**What is being asked:**
Could you reproduce the entries exactly, omitting every picture?

═══

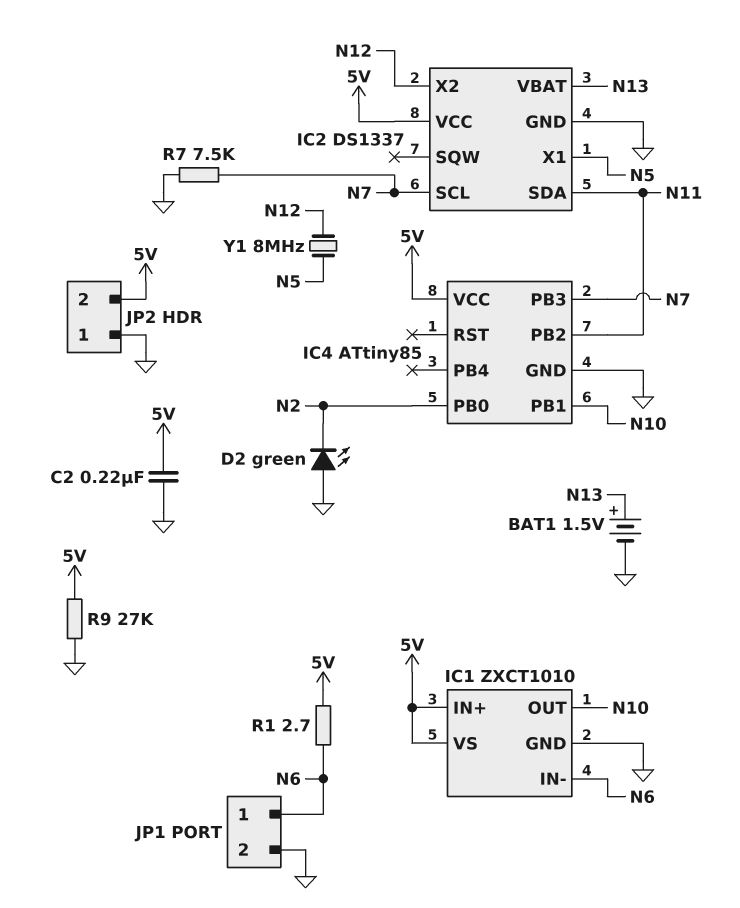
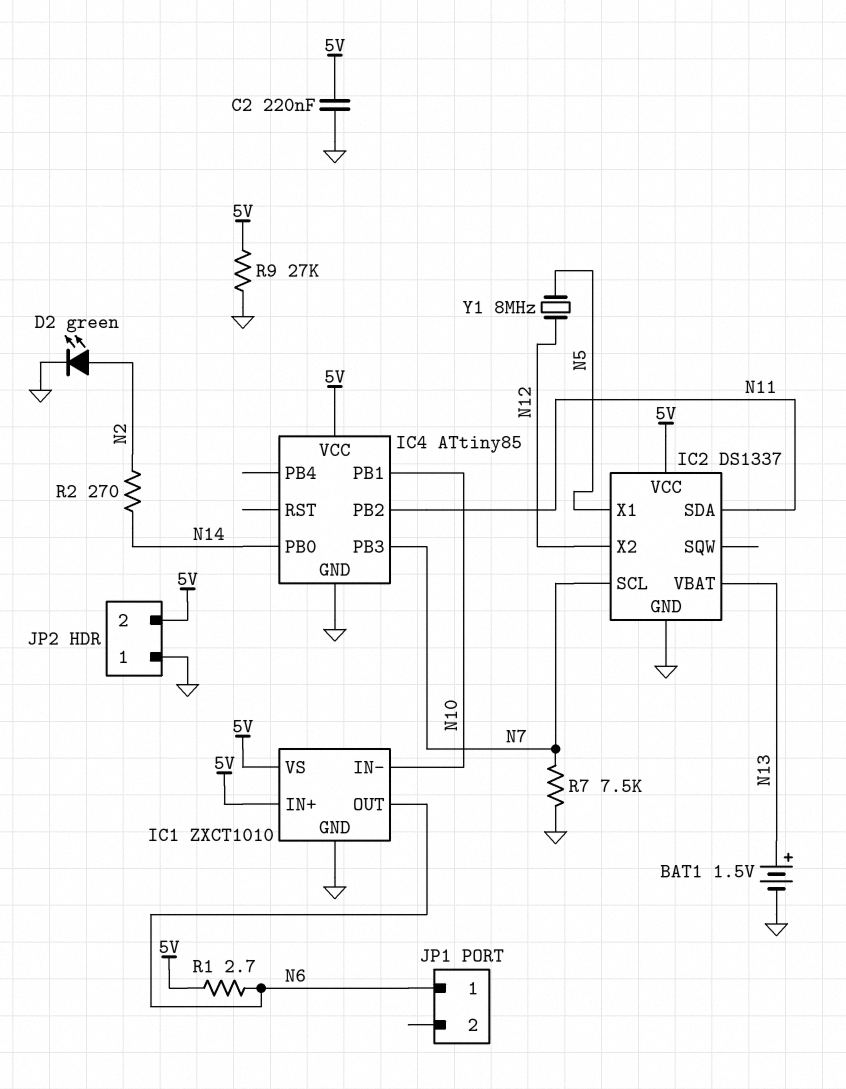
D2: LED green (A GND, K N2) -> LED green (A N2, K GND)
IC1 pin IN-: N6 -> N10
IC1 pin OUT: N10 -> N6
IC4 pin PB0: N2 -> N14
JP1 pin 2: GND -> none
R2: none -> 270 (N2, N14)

═══

**Written reply:**
D2: LED green (A GND, K N2) -> LED green (A N2, K GND)
IC1 pin IN-: N6 -> N10
IC1 pin OUT: N10 -> N6
IC4 pin PB0: N2 -> N14
JP1 pin 2: GND -> none
R2: none -> 270 (N2, N14)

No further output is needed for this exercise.